▶ **PROBLEM TO SOLVE**:
Transcribe, without any alteration, only the lines that begin at the line containing "gray line at (240, 100): moved 2 px down" and run to the last line below.

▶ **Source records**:
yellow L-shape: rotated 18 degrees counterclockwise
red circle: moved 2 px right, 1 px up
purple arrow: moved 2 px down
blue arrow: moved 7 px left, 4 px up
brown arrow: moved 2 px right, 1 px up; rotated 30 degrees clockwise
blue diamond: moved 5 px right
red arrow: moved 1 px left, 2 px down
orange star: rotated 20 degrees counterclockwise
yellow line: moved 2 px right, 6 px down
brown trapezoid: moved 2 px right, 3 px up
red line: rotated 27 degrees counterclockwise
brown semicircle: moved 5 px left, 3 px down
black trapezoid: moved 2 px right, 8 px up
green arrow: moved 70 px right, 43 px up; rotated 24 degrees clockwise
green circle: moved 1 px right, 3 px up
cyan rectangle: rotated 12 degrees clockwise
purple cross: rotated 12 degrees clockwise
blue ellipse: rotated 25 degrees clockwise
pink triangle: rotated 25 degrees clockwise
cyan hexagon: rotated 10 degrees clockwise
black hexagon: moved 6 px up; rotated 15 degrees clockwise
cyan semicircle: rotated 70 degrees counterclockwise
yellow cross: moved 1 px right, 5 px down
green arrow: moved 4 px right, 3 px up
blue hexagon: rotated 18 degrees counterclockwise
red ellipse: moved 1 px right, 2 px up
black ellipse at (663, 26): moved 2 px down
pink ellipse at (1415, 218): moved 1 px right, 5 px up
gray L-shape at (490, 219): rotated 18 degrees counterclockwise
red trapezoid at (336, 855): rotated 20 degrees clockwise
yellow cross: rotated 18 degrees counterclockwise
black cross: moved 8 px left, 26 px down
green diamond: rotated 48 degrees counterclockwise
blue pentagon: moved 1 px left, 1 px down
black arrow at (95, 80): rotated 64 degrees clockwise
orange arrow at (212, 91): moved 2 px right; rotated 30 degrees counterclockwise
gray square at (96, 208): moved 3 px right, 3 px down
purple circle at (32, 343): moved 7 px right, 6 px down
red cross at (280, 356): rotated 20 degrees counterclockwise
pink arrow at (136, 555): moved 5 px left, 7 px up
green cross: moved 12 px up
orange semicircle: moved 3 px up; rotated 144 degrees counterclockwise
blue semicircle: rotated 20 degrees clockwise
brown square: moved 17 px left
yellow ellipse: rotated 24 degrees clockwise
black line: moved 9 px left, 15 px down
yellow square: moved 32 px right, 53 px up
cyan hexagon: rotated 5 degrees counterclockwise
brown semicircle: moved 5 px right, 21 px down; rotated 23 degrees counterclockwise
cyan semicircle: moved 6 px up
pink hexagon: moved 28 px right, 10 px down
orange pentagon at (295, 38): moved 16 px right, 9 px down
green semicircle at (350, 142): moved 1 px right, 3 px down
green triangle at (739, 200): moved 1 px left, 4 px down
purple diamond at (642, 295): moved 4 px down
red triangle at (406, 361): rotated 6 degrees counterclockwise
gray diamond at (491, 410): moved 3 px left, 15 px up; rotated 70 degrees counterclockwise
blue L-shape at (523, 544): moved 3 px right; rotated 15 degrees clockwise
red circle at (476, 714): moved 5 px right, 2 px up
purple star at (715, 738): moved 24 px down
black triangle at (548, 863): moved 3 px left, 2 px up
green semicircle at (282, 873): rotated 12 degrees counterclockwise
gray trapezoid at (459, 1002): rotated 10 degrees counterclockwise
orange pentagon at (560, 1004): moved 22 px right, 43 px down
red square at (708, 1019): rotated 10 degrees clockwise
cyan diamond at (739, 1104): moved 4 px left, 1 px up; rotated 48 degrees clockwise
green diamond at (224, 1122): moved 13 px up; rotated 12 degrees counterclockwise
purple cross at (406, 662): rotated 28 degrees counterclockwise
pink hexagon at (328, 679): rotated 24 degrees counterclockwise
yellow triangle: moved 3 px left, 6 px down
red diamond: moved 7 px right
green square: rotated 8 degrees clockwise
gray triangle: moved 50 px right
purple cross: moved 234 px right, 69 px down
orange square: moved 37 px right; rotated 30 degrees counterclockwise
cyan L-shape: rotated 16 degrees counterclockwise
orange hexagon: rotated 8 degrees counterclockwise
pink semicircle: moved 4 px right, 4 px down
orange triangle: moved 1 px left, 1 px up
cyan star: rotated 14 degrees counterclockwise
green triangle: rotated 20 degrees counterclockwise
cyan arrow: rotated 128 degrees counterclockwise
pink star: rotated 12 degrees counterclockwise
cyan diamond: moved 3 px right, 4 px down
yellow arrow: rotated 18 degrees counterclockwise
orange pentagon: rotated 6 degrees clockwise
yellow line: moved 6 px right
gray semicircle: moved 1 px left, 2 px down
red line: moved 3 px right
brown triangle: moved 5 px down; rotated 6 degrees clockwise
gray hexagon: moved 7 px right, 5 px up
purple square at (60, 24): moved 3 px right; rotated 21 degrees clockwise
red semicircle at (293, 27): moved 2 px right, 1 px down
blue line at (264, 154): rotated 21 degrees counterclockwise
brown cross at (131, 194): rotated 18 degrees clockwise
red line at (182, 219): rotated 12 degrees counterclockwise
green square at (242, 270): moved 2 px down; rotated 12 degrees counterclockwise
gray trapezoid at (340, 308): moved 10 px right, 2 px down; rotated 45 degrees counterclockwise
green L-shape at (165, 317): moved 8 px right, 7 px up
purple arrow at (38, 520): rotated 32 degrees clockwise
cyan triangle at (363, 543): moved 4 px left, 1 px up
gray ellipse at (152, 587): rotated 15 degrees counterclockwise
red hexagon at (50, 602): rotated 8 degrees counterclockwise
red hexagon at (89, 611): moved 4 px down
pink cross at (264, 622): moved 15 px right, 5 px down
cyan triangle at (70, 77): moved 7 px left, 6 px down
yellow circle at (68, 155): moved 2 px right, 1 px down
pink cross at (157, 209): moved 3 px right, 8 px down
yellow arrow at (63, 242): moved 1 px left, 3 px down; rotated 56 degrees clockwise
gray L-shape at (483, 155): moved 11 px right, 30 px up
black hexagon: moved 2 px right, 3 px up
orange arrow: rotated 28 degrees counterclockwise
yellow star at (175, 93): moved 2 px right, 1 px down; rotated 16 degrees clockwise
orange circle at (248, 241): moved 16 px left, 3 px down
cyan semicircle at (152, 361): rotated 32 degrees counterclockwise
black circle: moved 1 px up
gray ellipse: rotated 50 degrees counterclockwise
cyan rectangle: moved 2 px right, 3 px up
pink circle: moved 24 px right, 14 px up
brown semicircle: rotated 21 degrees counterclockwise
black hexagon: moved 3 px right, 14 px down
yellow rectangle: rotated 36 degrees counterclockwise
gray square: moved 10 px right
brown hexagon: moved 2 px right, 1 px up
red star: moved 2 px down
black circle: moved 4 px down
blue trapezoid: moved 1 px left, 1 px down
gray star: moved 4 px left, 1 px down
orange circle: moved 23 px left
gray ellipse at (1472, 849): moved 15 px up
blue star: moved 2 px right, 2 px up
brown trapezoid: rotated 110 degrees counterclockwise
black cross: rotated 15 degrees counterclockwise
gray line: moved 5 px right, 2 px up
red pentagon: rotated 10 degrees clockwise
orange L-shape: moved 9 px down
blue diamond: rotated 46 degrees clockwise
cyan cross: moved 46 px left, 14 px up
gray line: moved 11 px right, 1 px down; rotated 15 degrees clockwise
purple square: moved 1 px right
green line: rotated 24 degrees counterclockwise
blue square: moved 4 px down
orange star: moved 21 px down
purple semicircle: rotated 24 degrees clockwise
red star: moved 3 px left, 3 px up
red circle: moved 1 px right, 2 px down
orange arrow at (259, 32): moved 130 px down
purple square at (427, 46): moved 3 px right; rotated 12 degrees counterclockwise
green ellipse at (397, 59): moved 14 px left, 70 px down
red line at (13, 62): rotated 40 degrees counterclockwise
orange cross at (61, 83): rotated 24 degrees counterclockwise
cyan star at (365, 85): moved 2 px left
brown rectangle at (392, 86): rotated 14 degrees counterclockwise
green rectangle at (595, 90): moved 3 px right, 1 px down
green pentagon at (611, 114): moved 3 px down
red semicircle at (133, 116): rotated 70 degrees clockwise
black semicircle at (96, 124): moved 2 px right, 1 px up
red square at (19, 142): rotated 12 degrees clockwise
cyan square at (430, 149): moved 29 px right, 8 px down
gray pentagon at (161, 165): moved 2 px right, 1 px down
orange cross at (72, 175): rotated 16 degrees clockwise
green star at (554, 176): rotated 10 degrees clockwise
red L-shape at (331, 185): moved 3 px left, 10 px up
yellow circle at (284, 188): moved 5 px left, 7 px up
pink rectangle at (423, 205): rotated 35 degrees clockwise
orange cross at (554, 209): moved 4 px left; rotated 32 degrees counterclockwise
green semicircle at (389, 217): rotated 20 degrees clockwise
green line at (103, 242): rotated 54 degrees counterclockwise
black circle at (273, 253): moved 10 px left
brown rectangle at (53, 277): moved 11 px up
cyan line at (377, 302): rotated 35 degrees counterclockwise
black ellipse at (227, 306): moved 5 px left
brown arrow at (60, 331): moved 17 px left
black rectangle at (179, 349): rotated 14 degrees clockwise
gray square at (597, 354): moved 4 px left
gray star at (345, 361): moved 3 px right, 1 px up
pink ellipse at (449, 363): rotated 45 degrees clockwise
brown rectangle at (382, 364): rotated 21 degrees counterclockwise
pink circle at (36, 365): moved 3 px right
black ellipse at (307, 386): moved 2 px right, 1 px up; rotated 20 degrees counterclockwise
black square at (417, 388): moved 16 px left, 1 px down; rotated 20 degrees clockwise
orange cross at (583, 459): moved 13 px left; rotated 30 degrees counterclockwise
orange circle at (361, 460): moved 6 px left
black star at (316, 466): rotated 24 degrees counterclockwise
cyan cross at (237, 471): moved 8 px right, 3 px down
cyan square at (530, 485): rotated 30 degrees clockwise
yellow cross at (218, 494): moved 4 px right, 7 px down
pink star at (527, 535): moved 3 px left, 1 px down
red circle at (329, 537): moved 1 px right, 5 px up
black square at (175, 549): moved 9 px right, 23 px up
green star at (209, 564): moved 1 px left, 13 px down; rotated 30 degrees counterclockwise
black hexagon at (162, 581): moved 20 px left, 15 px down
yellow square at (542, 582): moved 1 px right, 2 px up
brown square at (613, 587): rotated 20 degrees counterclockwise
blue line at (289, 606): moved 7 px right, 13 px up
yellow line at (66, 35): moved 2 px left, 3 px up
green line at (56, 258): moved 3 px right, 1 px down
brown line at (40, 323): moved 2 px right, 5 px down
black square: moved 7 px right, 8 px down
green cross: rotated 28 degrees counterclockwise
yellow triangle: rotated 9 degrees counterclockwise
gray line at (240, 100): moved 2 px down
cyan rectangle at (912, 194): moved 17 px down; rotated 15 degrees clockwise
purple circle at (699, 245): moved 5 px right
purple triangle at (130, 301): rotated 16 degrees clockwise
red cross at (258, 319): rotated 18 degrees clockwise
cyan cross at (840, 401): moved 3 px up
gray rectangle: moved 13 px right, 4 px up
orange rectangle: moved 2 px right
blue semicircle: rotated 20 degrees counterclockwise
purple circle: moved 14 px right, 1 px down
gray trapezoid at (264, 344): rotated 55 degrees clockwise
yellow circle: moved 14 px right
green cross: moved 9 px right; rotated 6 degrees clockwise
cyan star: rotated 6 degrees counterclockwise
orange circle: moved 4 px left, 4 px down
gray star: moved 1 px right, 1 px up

▶ **FINISHED TASK**:
gray line at (240, 100): moved 2 px down
cyan rectangle at (912, 194): moved 17 px down; rotated 15 degrees clockwise
purple circle at (699, 245): moved 5 px right
purple triangle at (130, 301): rotated 16 degrees clockwise
red cross at (258, 319): rotated 18 degrees clockwise
cyan cross at (840, 401): moved 3 px up
gray rectangle: moved 13 px right, 4 px up
orange rectangle: moved 2 px right
blue semicircle: rotated 20 degrees counterclockwise
purple circle: moved 14 px right, 1 px down
gray trapezoid at (264, 344): rotated 55 degrees clockwise
yellow circle: moved 14 px right
green cross: moved 9 px right; rotated 6 degrees clockwise
cyan star: rotated 6 degrees counterclockwise
orange circle: moved 4 px left, 4 px down
gray star: moved 1 px right, 1 px up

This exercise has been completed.